Set every record down again exactly. Do not carry over the pictures.

BEGIN Data extracts

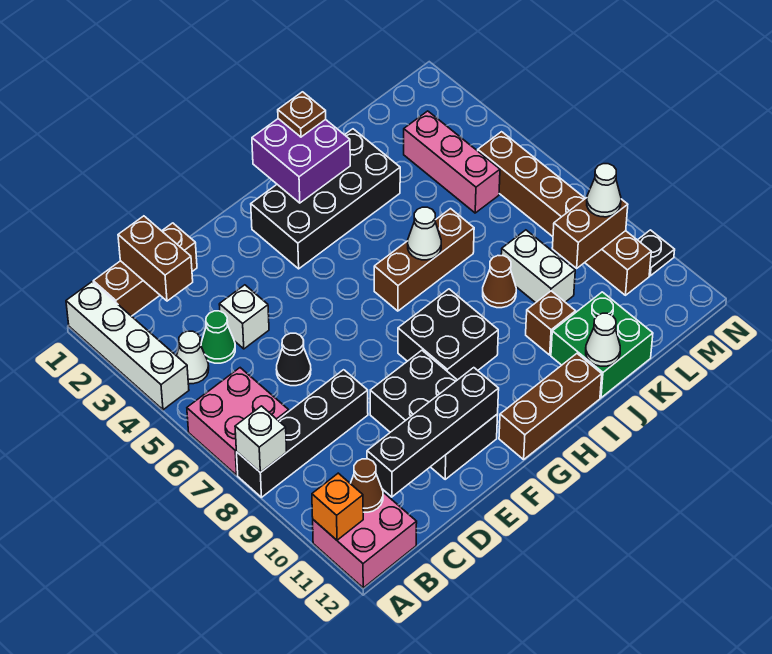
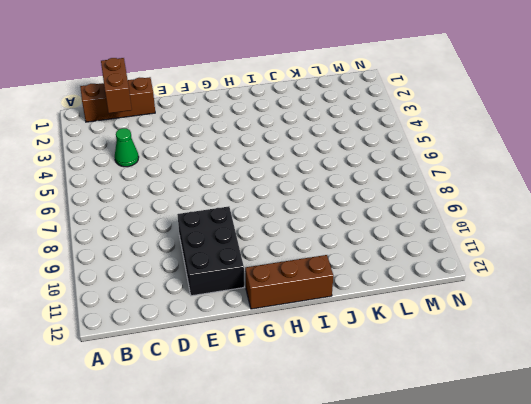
none -> white brick A1:A4 level 1
none -> pink brick A6:B7 level 1
none -> black brick A8:D8 level 1
none -> pink brick A11:B12 level 1

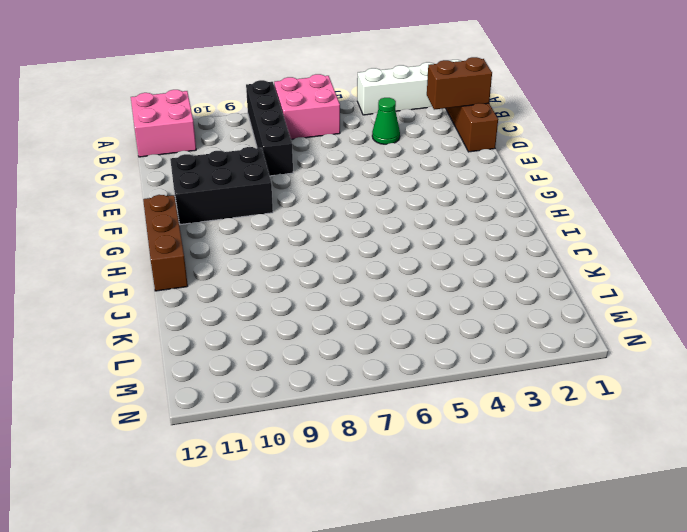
none -> white cone B4 level 1
none -> white brick D4 level 1
none -> black cone D6 level 1
none -> black brick G2:J3 level 1

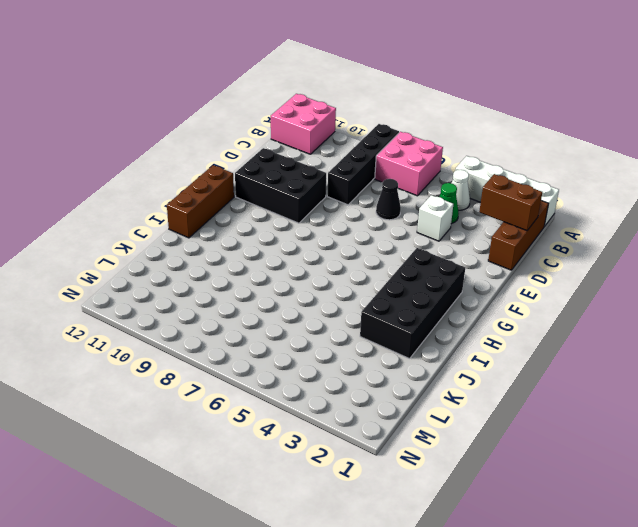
none -> black brick G8:H9 level 1
none -> brown brick H6:J6 level 1
none -> brown cone J8 level 1
none -> brown brick J10 level 1

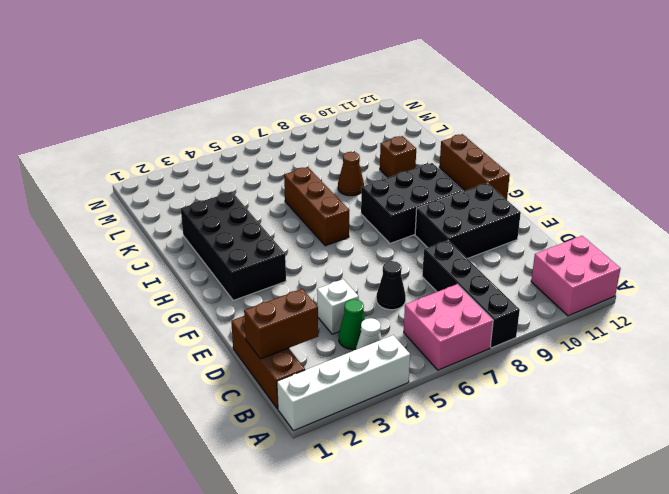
black brick G8:H10 level 1 -> black brick G8:H9 level 1
none -> green brick J11:K12 level 1
none -> white brick K8:K9 level 1
none -> pink brick L3:L5 level 1
none -> brown brick M5:M10 level 1

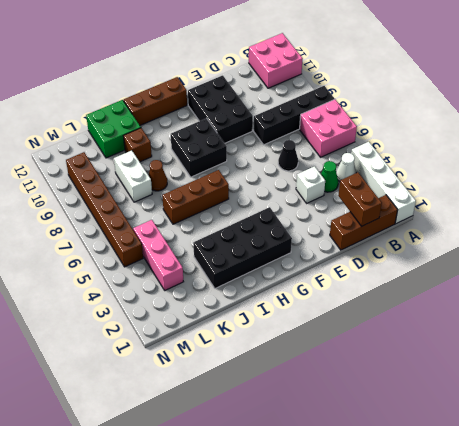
none -> black plate N10 level 1
none -> white brick A8 level 2
none -> orange brick A11 level 2
none -> brown cone B11 level 2

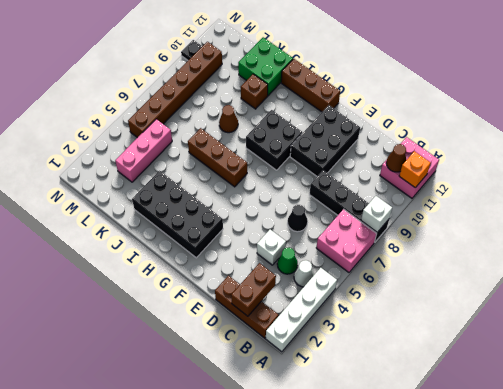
none -> white brick K8:K9 level 1
none -> black brick C11:F11 level 2
none -> purple brick H1:I2 level 2
none -> white cone I6 level 2

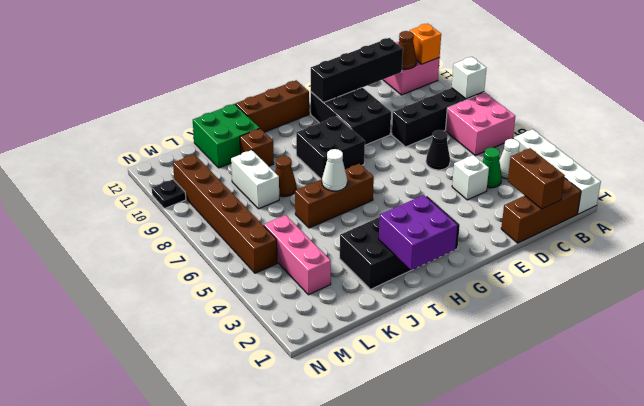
none -> white cone J12 level 2
none -> brown brick L9:M9 level 2
none -> brown plate I1 level 3
none -> white cone M9 level 3

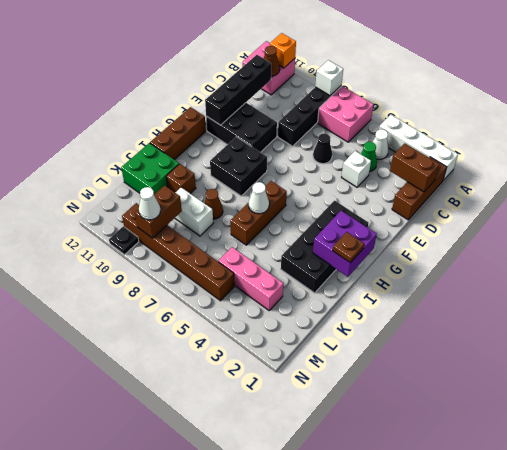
none -> white cone J12 level 2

END Data extracts

Written response:
none -> white brick A1:A4 level 1
none -> pink brick A6:B7 level 1
none -> black brick A8:D8 level 1
none -> pink brick A11:B12 level 1

none -> white cone B4 level 1
none -> white brick D4 level 1
none -> black cone D6 level 1
none -> black brick G2:J3 level 1

none -> black brick G8:H9 level 1
none -> brown brick H6:J6 level 1
none -> brown cone J8 level 1
none -> brown brick J10 level 1

black brick G8:H10 level 1 -> black brick G8:H9 level 1
none -> green brick J11:K12 level 1
none -> white brick K8:K9 level 1
none -> pink brick L3:L5 level 1
none -> brown brick M5:M10 level 1

none -> black plate N10 level 1
none -> white brick A8 level 2
none -> orange brick A11 level 2
none -> brown cone B11 level 2

none -> white brick K8:K9 level 1
none -> black brick C11:F11 level 2
none -> purple brick H1:I2 level 2
none -> white cone I6 level 2

none -> white cone J12 level 2
none -> brown brick L9:M9 level 2
none -> brown plate I1 level 3
none -> white cone M9 level 3

none -> white cone J12 level 2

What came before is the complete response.